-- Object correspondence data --
[Start of Attachment]

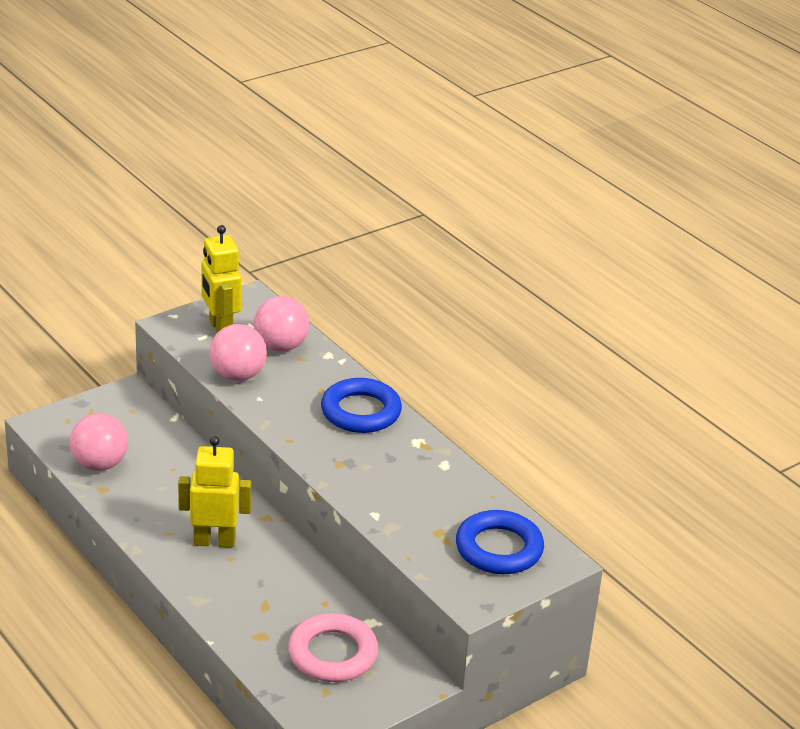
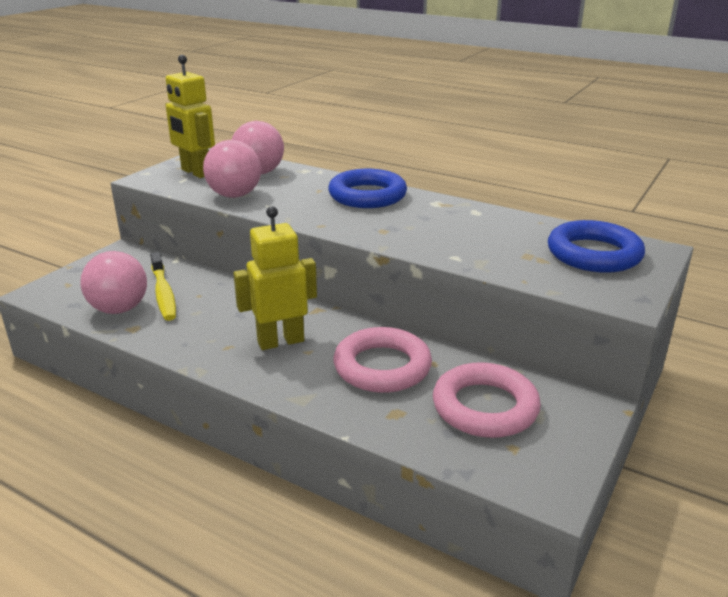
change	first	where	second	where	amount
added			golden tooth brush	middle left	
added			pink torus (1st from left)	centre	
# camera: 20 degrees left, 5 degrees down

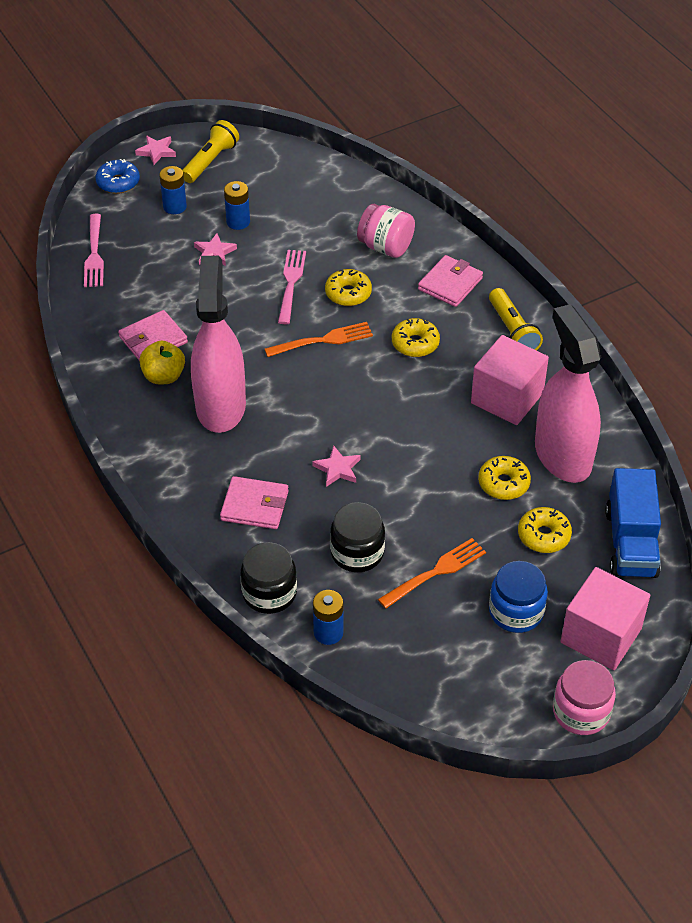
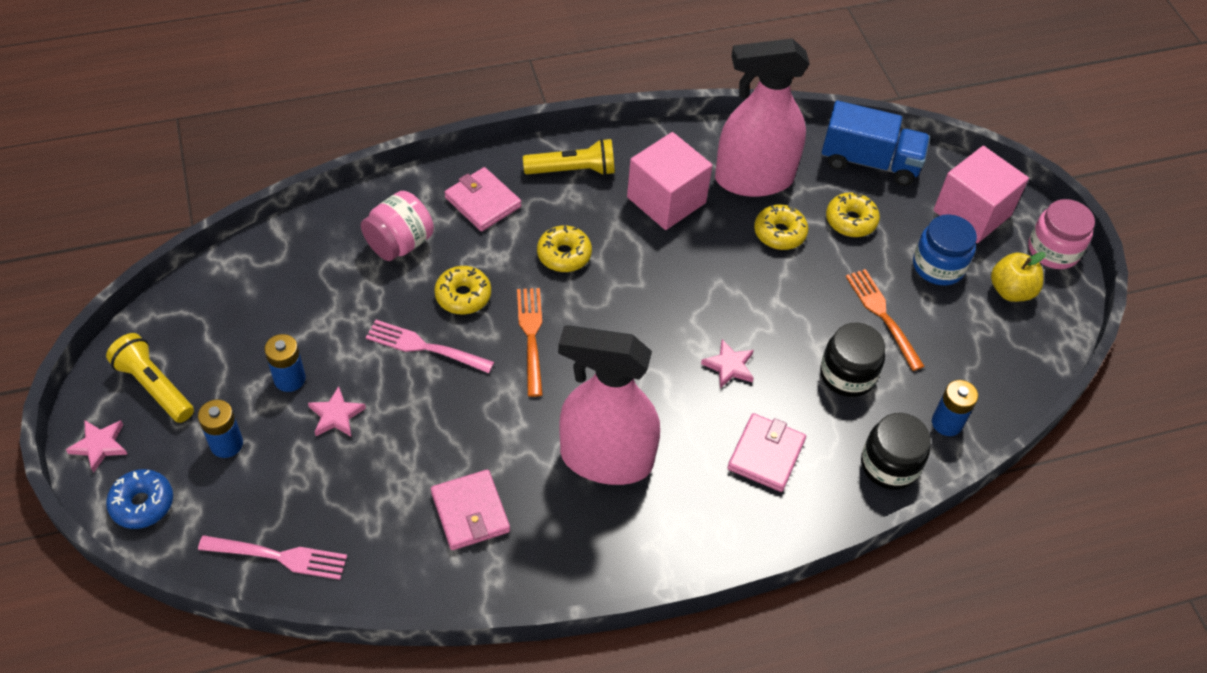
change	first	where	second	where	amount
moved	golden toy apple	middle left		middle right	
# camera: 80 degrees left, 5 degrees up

[End of Attachment]

-- Exercise details --
Without the pictures, reproduce the entries exactly.

-- Response to this task --
change	first	where	second	where	amount
added			golden tooth brush	middle left	
added			pink torus (1st from left)	centre	
# camera: 20 degrees left, 5 degrees down

change	first	where	second	where	amount
moved	golden toy apple	middle left		middle right	
# camera: 80 degrees left, 5 degrees up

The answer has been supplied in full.